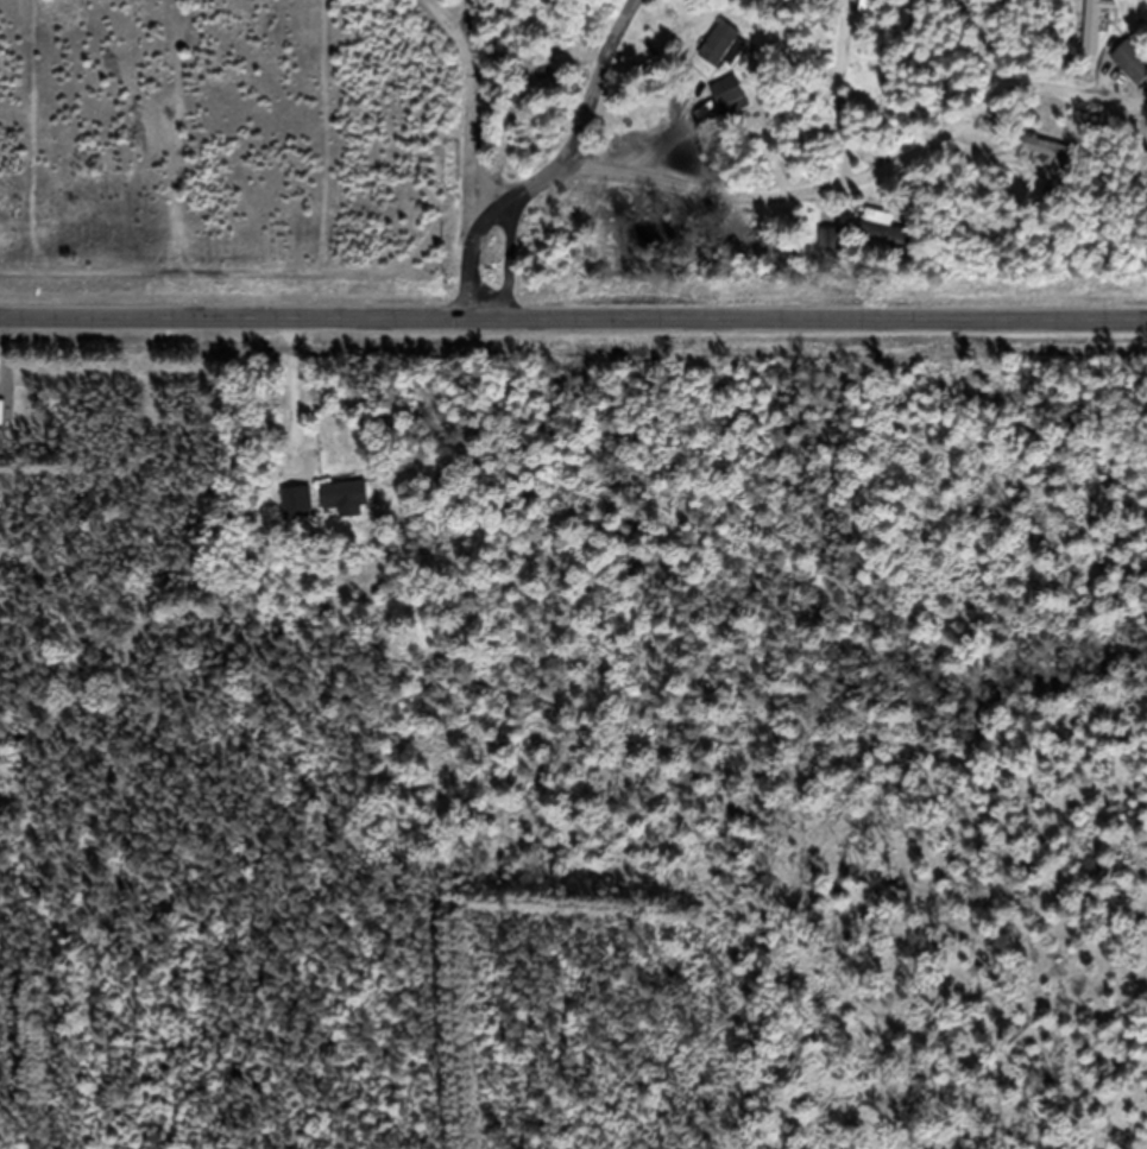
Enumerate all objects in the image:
building: (837, 4)
building: (906, 33)
building: (1094, 34)
building: (720, 56)
building: (1132, 74)
road: (598, 87)
building: (729, 110)
road: (473, 157)
building: (1047, 161)
road: (496, 189)
road: (847, 191)
road: (496, 215)
building: (885, 243)
building: (829, 252)
road: (573, 330)
building: (346, 509)
building: (298, 513)

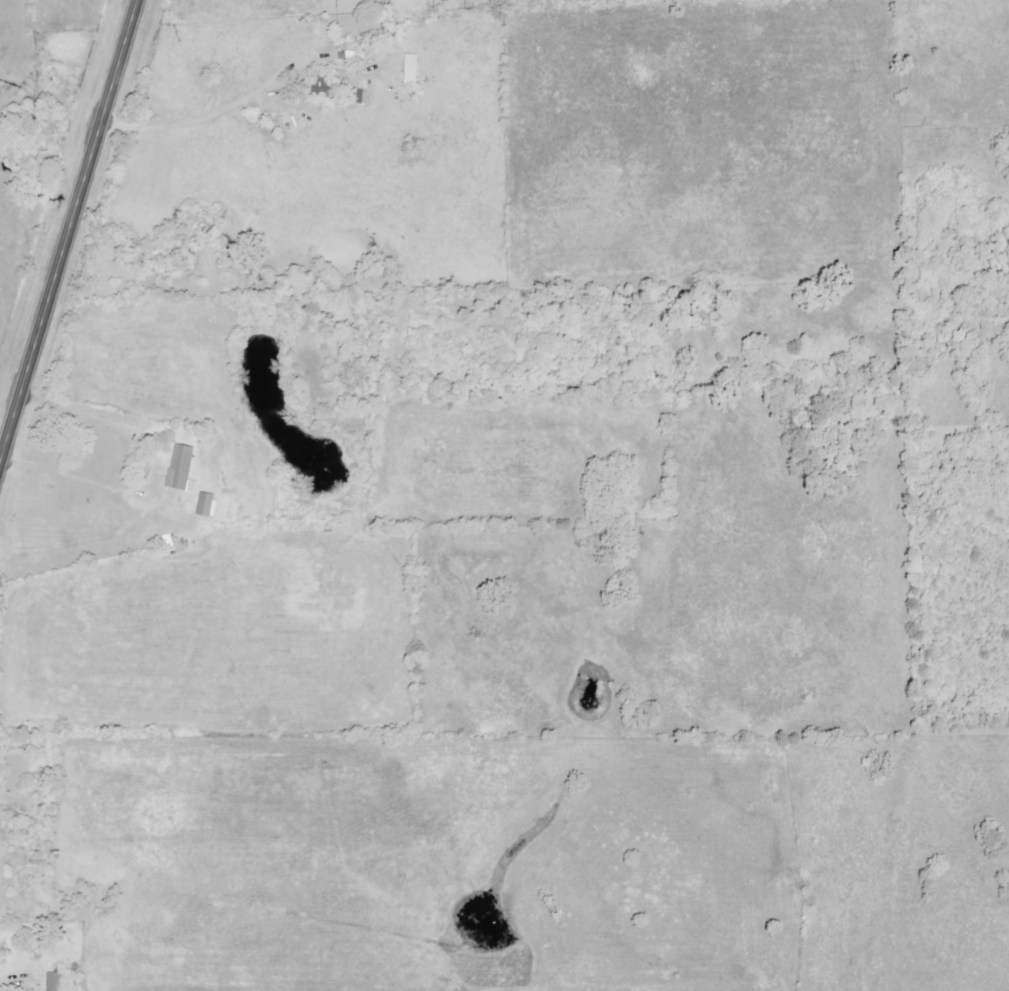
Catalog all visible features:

GOAL OF THE EXERCISE: Restate each entry word for word. Omit every picture.

OUTPUT BELOW:
Enumerate all objects in the image:
building: (837, 4)
building: (906, 33)
building: (1094, 34)
building: (720, 56)
building: (1132, 74)
road: (598, 87)
building: (729, 110)
road: (473, 157)
building: (1047, 161)
road: (496, 189)
road: (847, 191)
road: (496, 215)
building: (885, 243)
building: (829, 252)
road: (573, 330)
building: (346, 509)
building: (298, 513)

Catalog all visible features:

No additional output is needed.